(Before-and-after coordinate records)
------

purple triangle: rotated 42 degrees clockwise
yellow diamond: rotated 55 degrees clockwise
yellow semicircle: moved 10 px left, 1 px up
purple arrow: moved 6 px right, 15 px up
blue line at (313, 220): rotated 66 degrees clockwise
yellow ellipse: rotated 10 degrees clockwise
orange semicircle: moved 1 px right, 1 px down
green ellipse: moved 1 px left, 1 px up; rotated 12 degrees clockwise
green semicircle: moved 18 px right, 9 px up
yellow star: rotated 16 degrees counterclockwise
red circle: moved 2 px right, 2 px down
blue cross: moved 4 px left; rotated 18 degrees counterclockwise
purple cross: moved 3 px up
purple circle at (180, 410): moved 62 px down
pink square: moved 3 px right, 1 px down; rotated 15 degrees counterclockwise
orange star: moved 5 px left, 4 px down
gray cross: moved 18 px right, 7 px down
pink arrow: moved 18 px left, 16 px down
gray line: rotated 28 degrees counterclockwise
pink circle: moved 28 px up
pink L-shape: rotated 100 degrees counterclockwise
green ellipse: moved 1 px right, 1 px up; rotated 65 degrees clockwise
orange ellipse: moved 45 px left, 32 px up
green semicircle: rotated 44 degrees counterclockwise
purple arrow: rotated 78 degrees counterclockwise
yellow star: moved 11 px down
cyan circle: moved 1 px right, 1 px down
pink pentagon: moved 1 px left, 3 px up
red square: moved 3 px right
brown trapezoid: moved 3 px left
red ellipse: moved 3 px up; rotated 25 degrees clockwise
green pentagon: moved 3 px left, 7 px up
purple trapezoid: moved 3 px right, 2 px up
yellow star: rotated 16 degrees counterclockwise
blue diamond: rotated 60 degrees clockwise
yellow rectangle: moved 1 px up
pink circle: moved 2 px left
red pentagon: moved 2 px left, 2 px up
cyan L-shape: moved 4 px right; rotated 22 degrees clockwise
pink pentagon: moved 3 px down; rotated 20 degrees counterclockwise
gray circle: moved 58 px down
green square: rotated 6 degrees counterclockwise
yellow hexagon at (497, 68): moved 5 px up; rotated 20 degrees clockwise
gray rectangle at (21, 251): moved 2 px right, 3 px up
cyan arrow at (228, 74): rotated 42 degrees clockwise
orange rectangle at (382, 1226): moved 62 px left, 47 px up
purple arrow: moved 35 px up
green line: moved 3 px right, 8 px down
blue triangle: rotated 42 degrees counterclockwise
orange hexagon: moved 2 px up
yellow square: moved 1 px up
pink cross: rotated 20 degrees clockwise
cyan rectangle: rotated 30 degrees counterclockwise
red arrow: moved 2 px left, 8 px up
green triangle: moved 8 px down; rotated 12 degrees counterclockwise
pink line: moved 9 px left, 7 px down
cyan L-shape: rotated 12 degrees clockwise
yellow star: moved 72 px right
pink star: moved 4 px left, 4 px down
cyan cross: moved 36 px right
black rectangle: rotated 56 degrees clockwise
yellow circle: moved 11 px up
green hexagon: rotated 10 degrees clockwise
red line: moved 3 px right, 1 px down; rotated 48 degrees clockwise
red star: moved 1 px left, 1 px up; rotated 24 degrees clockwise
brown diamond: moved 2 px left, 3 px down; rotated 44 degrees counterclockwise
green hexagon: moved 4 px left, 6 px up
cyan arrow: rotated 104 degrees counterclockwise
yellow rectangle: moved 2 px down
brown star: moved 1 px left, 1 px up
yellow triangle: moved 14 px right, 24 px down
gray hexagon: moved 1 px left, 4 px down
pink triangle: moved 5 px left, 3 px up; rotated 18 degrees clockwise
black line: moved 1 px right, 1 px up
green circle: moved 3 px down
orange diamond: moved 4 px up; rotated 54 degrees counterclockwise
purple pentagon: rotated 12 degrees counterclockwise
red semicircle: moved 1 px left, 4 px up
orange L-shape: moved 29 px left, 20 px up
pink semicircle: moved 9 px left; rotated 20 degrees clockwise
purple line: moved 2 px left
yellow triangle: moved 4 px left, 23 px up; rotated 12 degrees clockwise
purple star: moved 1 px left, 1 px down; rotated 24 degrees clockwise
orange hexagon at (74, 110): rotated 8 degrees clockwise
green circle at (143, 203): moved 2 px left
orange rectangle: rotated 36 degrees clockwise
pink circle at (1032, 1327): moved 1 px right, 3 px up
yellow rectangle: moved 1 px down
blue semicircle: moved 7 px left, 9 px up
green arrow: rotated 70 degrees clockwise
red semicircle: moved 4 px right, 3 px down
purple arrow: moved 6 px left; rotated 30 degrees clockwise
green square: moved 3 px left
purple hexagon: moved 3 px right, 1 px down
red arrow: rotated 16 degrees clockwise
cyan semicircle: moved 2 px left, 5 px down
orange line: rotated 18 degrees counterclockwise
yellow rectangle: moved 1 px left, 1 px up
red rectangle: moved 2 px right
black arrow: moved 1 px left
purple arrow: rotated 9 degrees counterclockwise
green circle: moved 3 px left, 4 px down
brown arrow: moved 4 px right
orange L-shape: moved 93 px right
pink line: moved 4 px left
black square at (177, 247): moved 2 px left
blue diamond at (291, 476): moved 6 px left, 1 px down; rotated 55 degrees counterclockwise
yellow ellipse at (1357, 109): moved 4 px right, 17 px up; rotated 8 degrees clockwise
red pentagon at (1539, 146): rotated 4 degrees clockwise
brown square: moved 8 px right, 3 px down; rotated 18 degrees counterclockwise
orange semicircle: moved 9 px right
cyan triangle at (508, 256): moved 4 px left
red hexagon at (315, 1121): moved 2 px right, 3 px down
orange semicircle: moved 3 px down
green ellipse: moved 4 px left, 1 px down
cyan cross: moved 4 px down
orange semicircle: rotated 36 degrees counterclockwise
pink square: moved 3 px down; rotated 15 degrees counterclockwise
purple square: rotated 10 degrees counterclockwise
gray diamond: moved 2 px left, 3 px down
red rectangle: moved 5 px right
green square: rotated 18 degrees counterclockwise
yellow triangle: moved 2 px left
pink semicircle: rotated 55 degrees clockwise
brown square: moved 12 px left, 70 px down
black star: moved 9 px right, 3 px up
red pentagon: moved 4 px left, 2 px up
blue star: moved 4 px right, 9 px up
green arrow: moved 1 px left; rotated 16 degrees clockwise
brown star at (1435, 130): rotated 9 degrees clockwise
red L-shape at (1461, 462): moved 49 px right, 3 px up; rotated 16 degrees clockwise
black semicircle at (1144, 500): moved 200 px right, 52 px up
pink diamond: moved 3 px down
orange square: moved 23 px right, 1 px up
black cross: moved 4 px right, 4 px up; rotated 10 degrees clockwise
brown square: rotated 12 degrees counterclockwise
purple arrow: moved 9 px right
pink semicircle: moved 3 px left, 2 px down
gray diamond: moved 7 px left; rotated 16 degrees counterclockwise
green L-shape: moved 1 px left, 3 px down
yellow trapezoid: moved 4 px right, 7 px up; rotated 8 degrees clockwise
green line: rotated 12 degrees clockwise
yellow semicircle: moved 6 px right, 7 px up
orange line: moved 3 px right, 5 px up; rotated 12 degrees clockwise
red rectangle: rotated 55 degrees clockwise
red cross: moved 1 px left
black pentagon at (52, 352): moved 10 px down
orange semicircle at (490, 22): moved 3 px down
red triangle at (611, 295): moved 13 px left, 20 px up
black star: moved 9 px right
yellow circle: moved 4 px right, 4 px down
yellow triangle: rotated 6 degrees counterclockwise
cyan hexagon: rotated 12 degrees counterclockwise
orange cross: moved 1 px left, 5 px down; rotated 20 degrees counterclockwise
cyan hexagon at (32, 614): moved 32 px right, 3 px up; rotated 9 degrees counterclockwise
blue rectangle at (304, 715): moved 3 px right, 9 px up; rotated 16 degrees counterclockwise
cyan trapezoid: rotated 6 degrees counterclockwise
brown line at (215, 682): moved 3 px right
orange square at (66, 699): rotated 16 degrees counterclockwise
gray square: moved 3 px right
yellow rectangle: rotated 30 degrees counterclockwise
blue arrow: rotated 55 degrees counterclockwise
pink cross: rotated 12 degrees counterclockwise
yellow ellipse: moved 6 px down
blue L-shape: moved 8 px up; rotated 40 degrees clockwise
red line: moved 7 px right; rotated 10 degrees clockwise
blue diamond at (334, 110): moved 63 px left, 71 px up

------

WORK TO COMPLETE
Beginning at the top of the entries above, output each line exactly, and end with the line in which "orange semicircle: moved 1" appears.

WRITTEN RESPONSE
purple triangle: rotated 42 degrees clockwise
yellow diamond: rotated 55 degrees clockwise
yellow semicircle: moved 10 px left, 1 px up
purple arrow: moved 6 px right, 15 px up
blue line at (313, 220): rotated 66 degrees clockwise
yellow ellipse: rotated 10 degrees clockwise
orange semicircle: moved 1 px right, 1 px down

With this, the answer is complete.